• What to do:
Retype, word for word, the line holding "zavepofe (orange) (no. 2 from left)" and every line below it to the end of the listing. Leave out the pictures.

****************

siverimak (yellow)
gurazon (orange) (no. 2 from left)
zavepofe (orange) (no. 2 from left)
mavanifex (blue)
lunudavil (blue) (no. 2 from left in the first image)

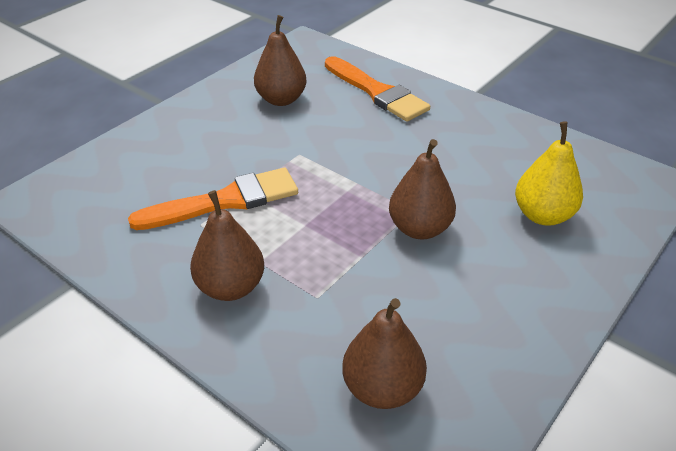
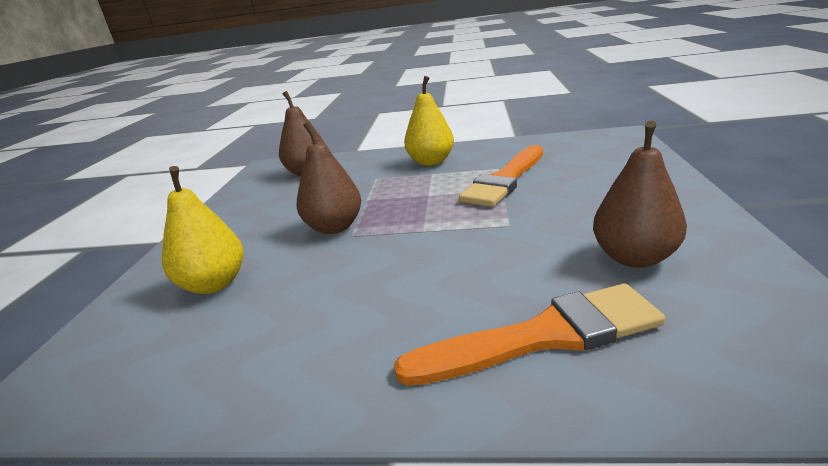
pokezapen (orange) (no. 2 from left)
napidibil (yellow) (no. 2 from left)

****************

• Task solution:
zavepofe (orange) (no. 2 from left)
mavanifex (blue)
lunudavil (blue) (no. 2 from left in the first image)

pokezapen (orange) (no. 2 from left)
napidibil (yellow) (no. 2 from left)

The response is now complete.